Task statement
From the first line below to the last, reproduce the material exactly and leave out the images.

Given records
★ ★ ★
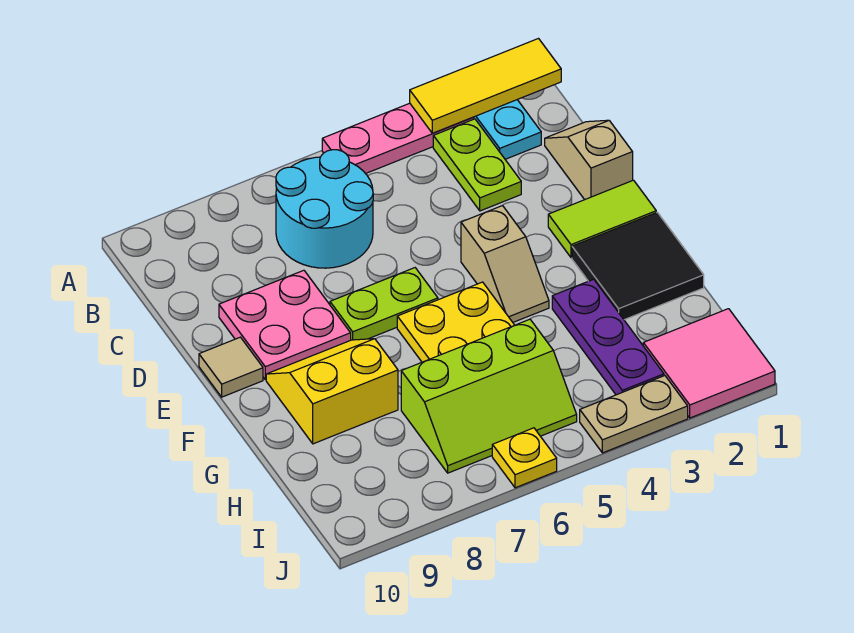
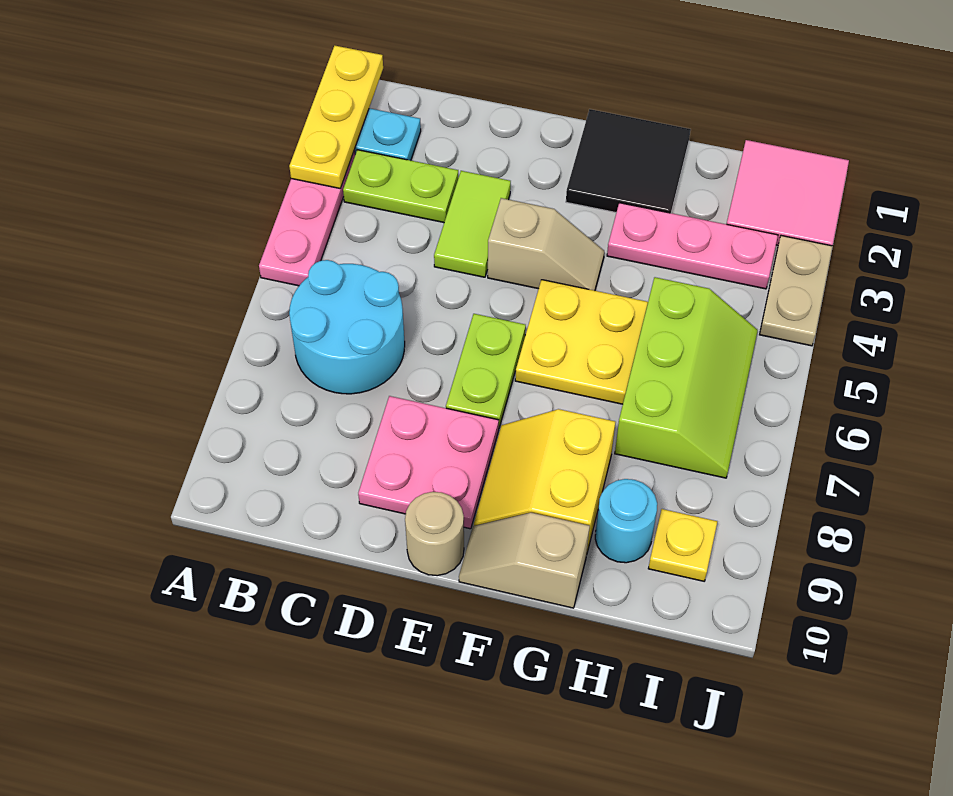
yellow tile A1:A3 level 2 -> yellow plate A1:A3 level 2
tan slope C1:D1 level 1 top D -> tan slope F10:G10 level 1 top G
lime tile E1:E2 level 1 -> lime tile D3:D4 level 1
tan tile E10 level 1 -> tan round brick E10 level 1
purple plate G3:I3 level 1 -> pink plate G3:I3 level 1
none -> cyan round brick H9 level 1
yellow plate J6 level 1 -> yellow plate I9 level 1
★ ★ ★
Task result
yellow tile A1:A3 level 2 -> yellow plate A1:A3 level 2
tan slope C1:D1 level 1 top D -> tan slope F10:G10 level 1 top G
lime tile E1:E2 level 1 -> lime tile D3:D4 level 1
tan tile E10 level 1 -> tan round brick E10 level 1
purple plate G3:I3 level 1 -> pink plate G3:I3 level 1
none -> cyan round brick H9 level 1
yellow plate J6 level 1 -> yellow plate I9 level 1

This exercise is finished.